▸ **EXERCISE REQUIREMENTS**
From the first line to the last, print the material exactly, skipping the pictures.

▸ **SOURCE INFORMATION**
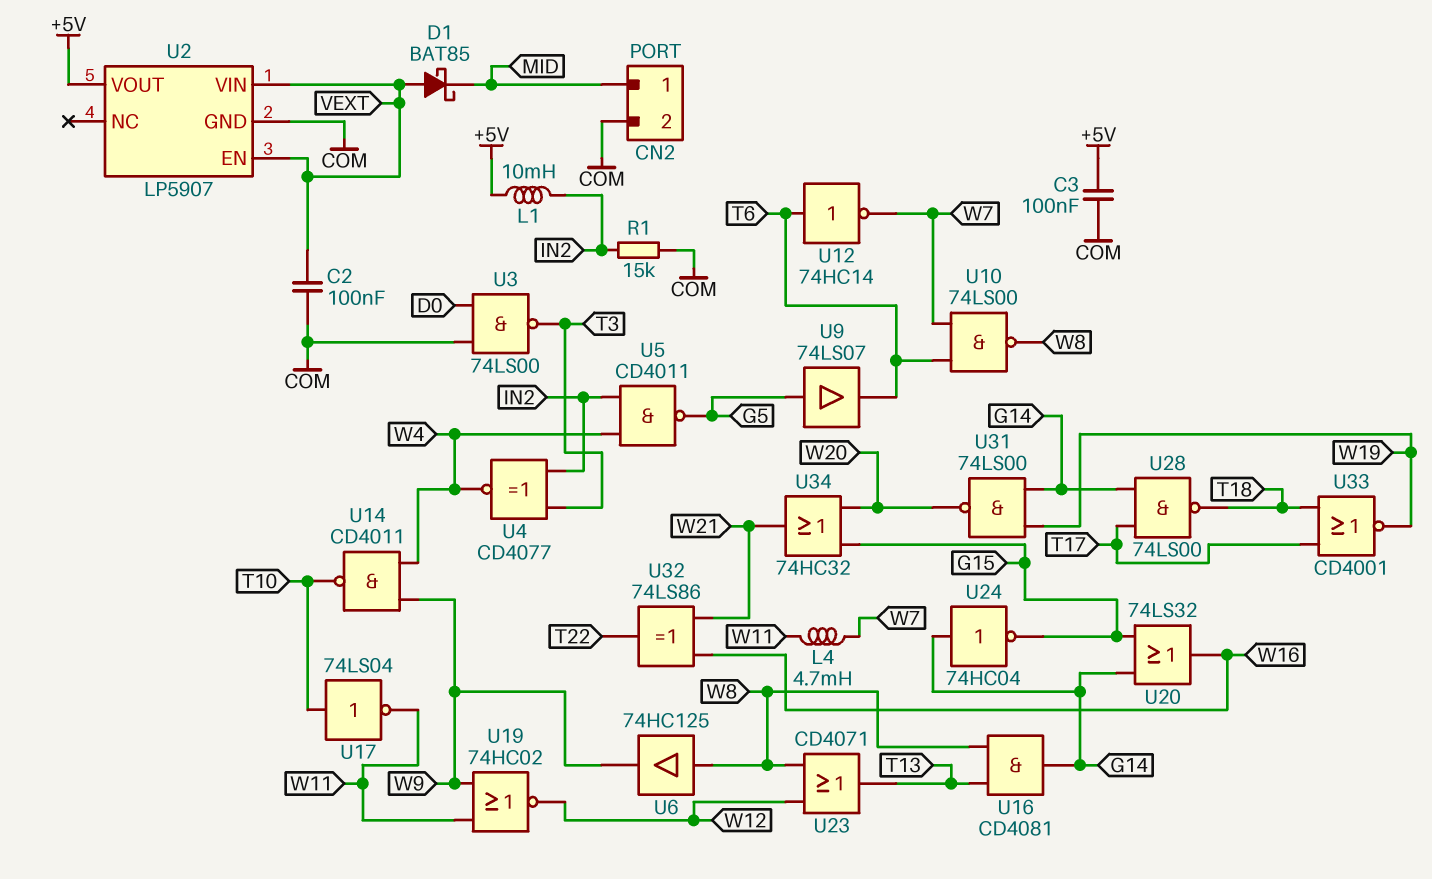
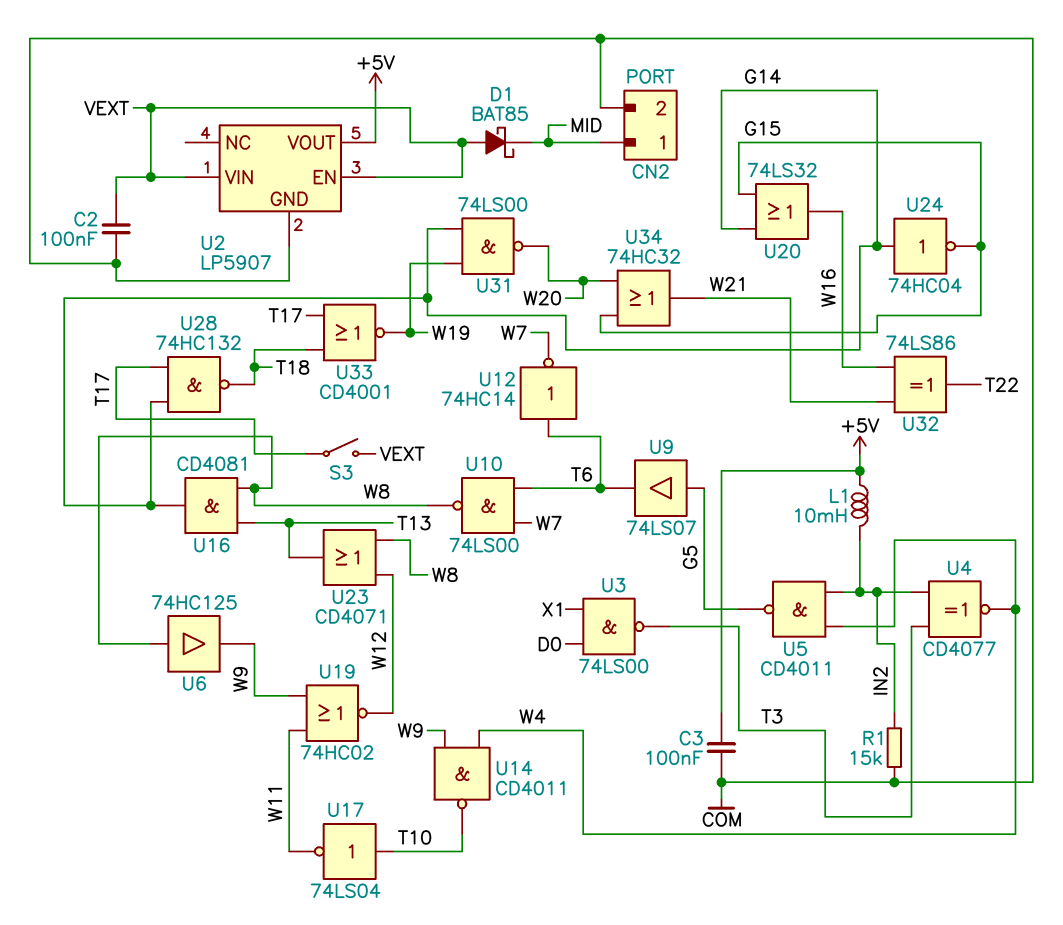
L4: 4.7mH (W7, W11) -> none
S3: none -> switch (T17, VEXT)
U3: NAND 74LS00 (in COM, in D0, out T3) -> NAND 74LS00 (in D0, in X1, out T3)
U28: NAND 74LS00 (in G14, in T17, out T18) -> NAND 74HC132 (in G14, in T17, out T18)

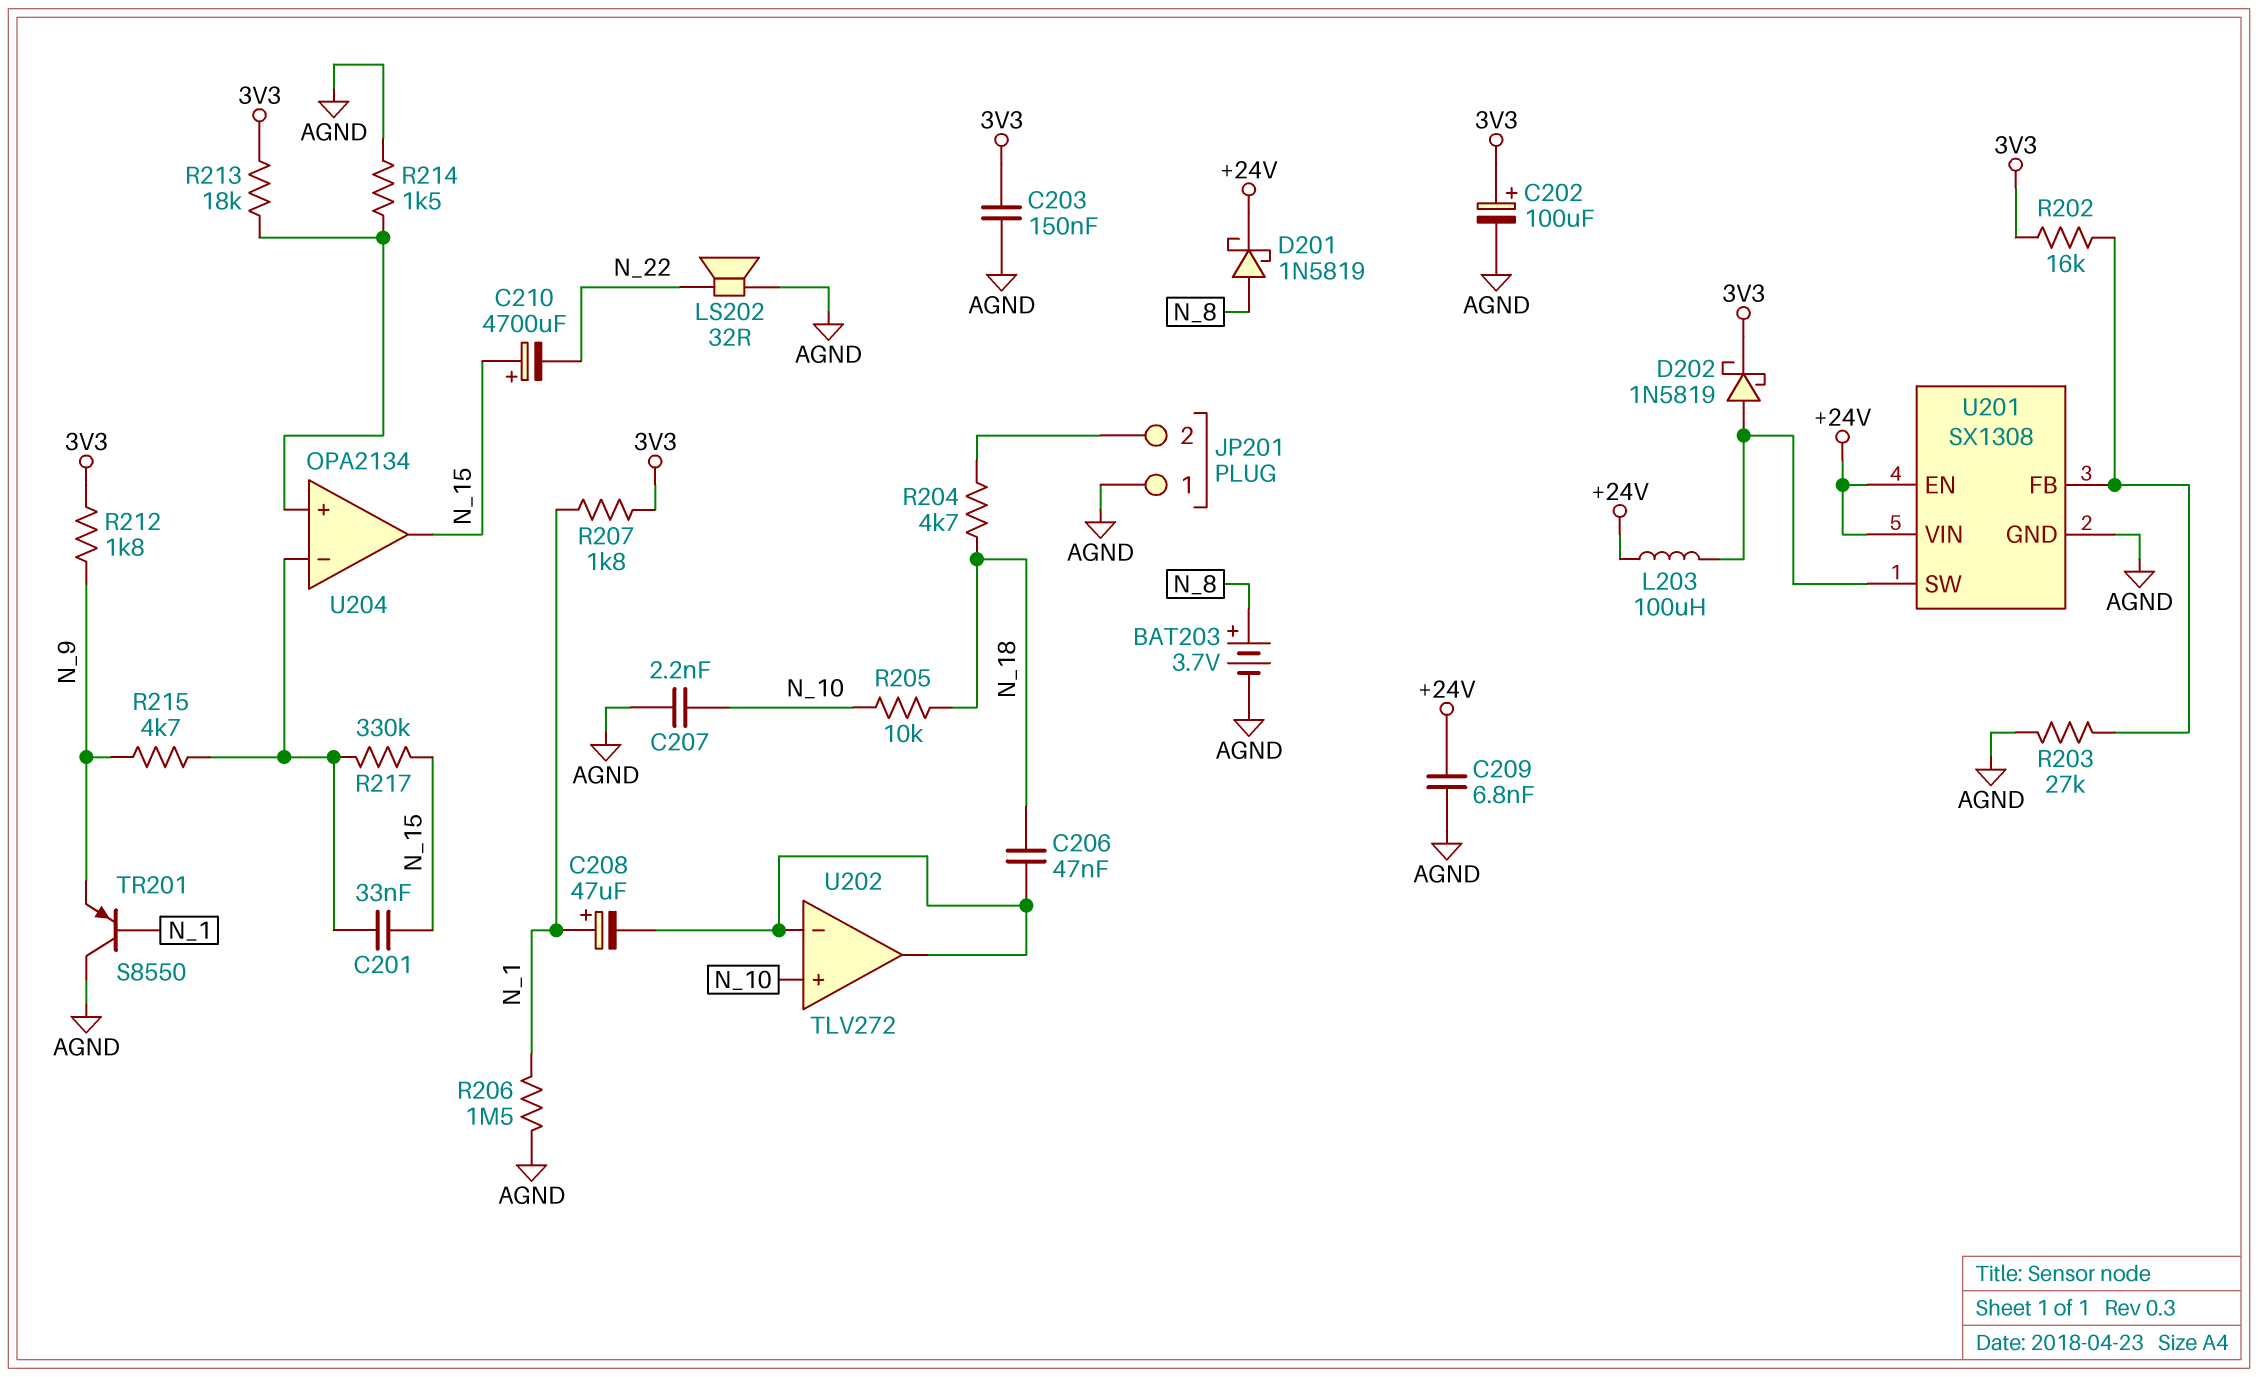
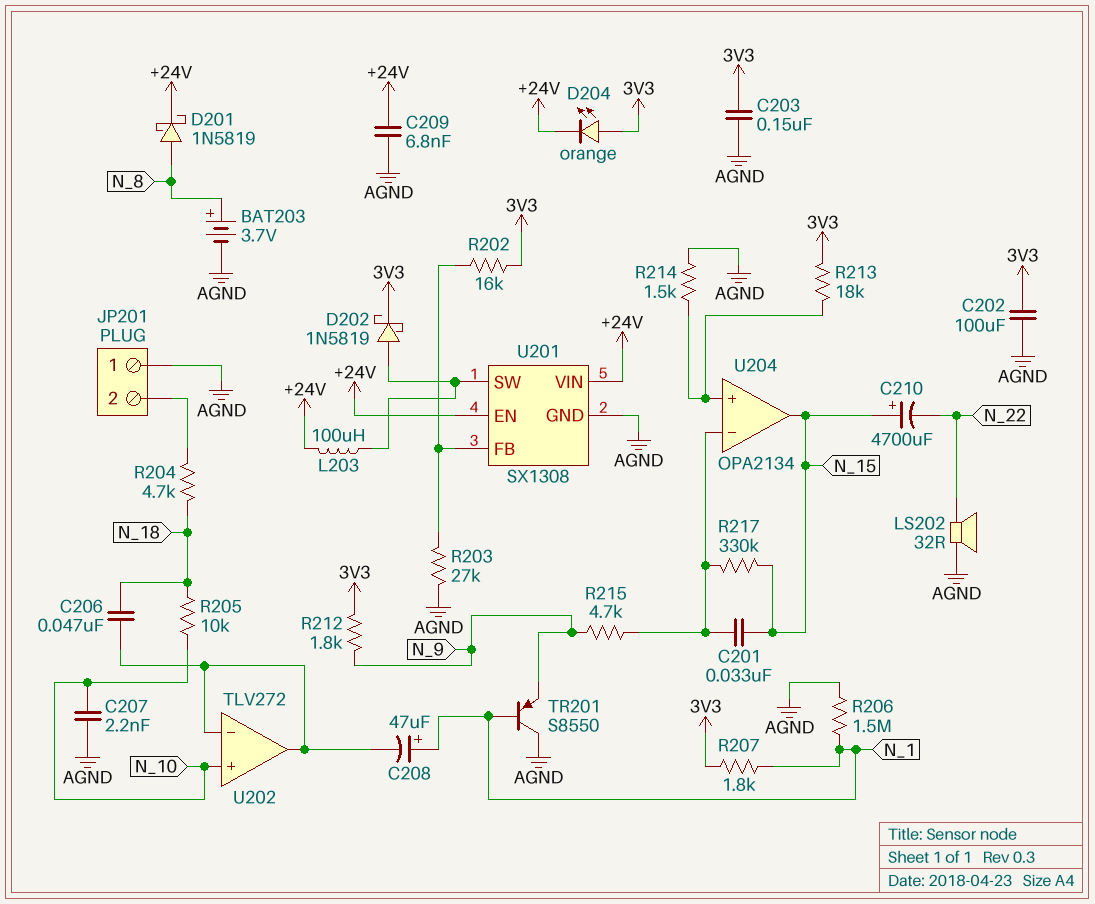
C202: 100uF (plus 3V3, minus AGND) -> 100uF (3V3, AGND)
D204: none -> LED orange (A 3V3, K +24V)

▸ **RESULT BELOW**
L4: 4.7mH (W7, W11) -> none
S3: none -> switch (T17, VEXT)
U3: NAND 74LS00 (in COM, in D0, out T3) -> NAND 74LS00 (in D0, in X1, out T3)
U28: NAND 74LS00 (in G14, in T17, out T18) -> NAND 74HC132 (in G14, in T17, out T18)

C202: 100uF (plus 3V3, minus AGND) -> 100uF (3V3, AGND)
D204: none -> LED orange (A 3V3, K +24V)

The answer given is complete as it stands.